### WHAT NEEDS TO BE DONE
Reproduce exactly, and only, the lines of the material below running from the line bearing "building: [174,50,238,122] -> none" through the line bearing "building: none -> [291,249,453,453]". Leave any pictures out.

### DATA RECORDS
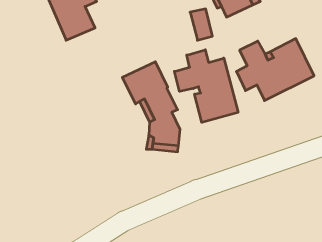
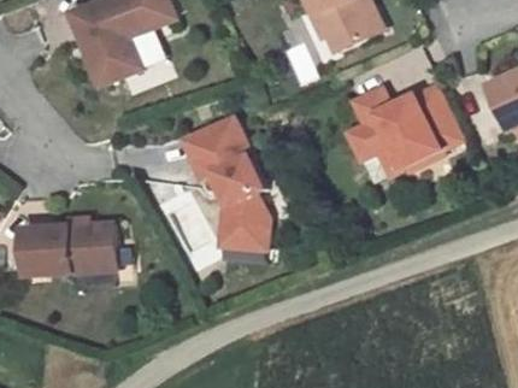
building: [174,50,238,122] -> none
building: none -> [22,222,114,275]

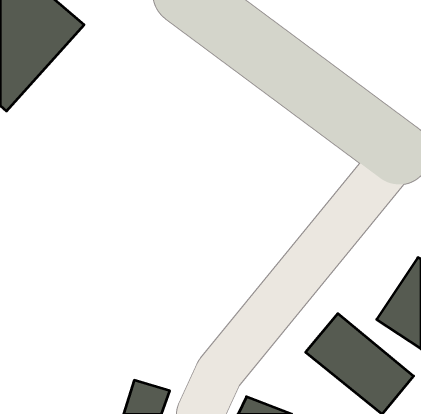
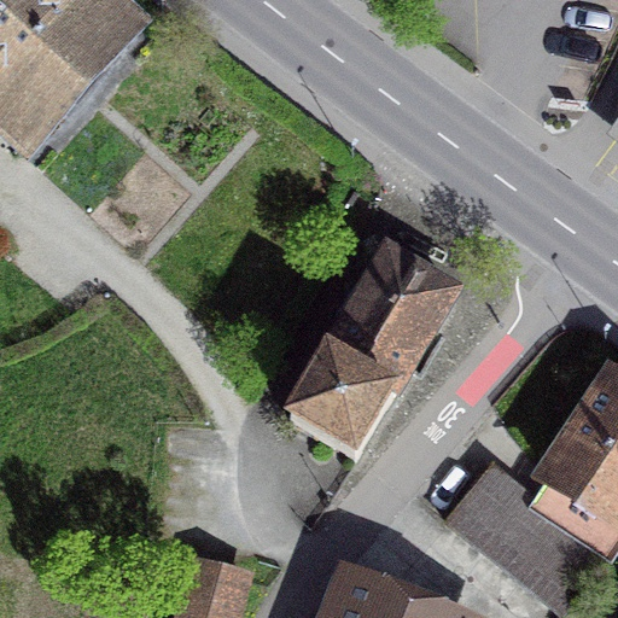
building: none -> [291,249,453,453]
--
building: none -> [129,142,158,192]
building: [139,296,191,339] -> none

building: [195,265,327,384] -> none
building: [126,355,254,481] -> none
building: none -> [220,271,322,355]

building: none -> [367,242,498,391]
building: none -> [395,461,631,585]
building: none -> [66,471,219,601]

### SOLUTION TO THE PROBLEM
building: [174,50,238,122] -> none
building: none -> [22,222,114,275]

building: none -> [291,249,453,453]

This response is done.